*Work to be completed*: Copy the lines of the listing below word for word, starting at the line that contains "reviewer [320, 677]" and ending with the final line of the listing.

*Material*:

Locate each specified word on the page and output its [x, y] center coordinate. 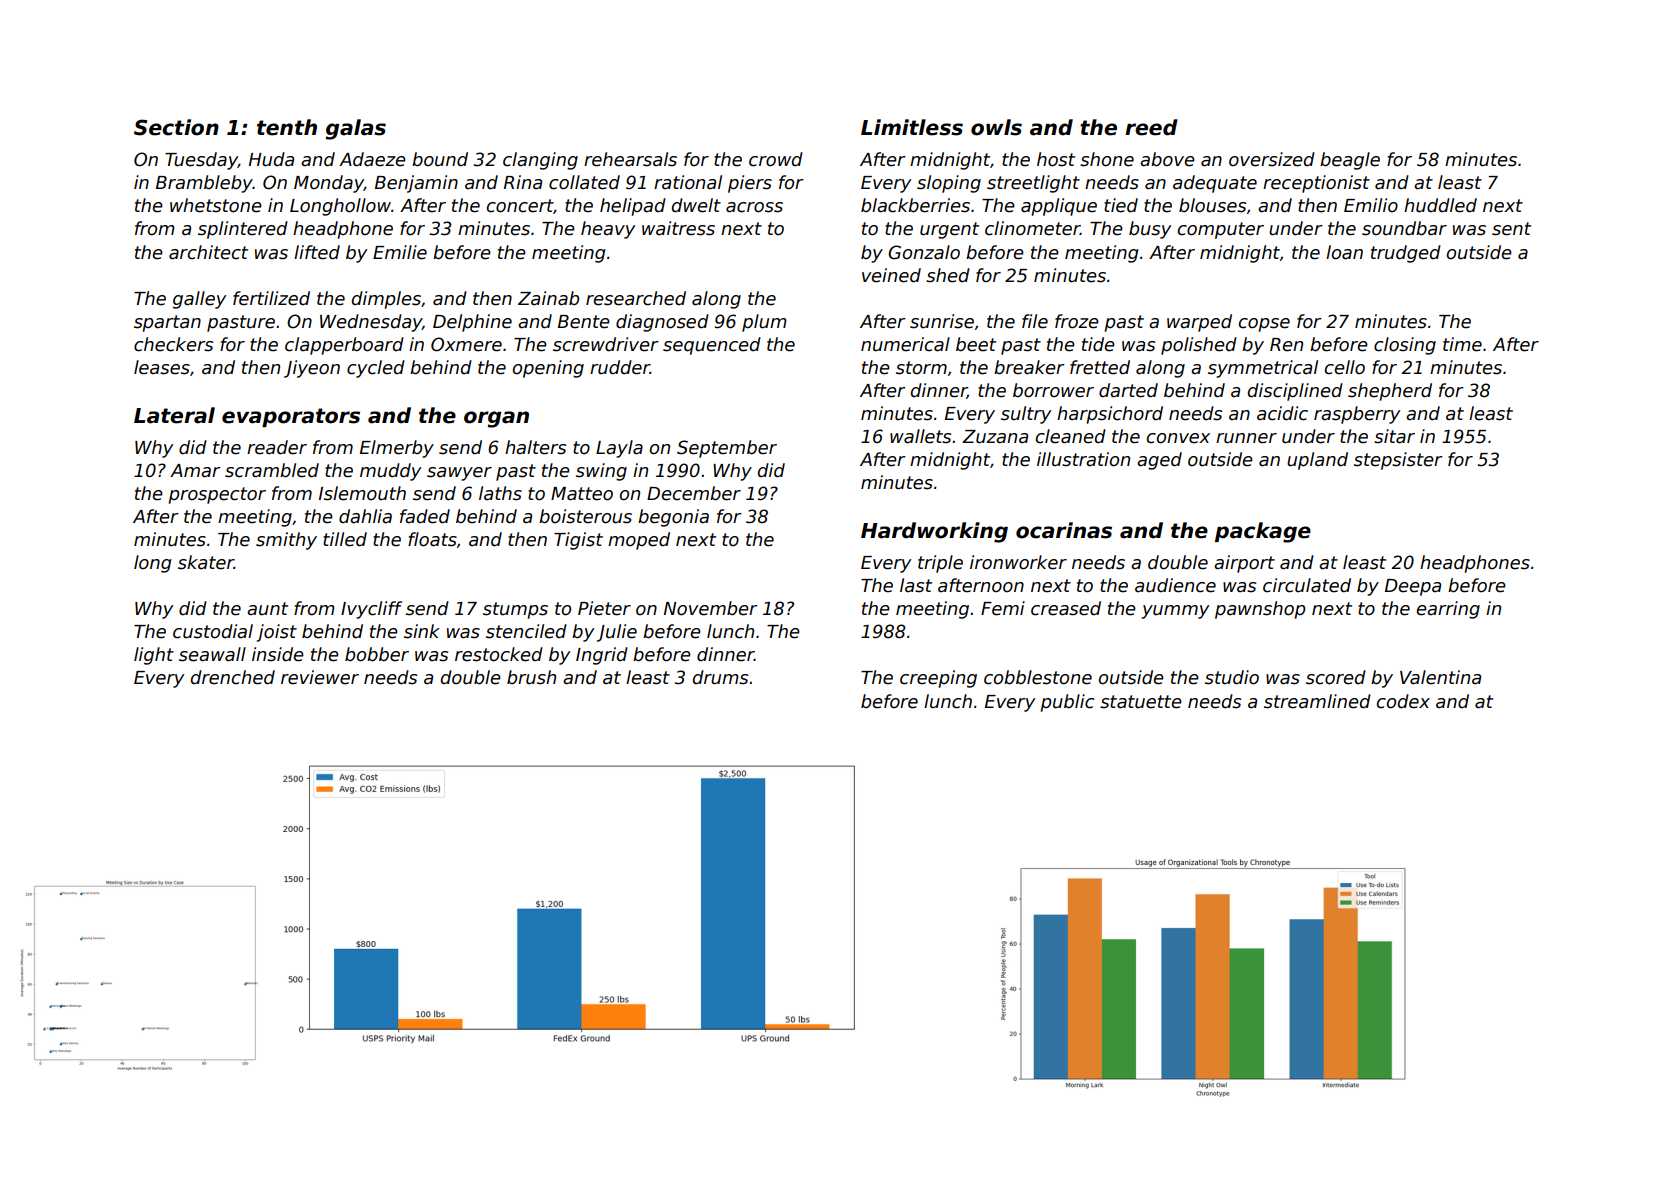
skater [206, 562]
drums [720, 677]
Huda [271, 159]
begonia [673, 518]
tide [1098, 344]
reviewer [320, 677]
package [1263, 532]
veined [891, 275]
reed [1151, 127]
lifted [317, 252]
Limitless [912, 127]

*Exercise result*:
reviewer [320, 677]
package [1263, 532]
veined [891, 275]
reed [1151, 127]
lifted [317, 252]
Limitless [912, 127]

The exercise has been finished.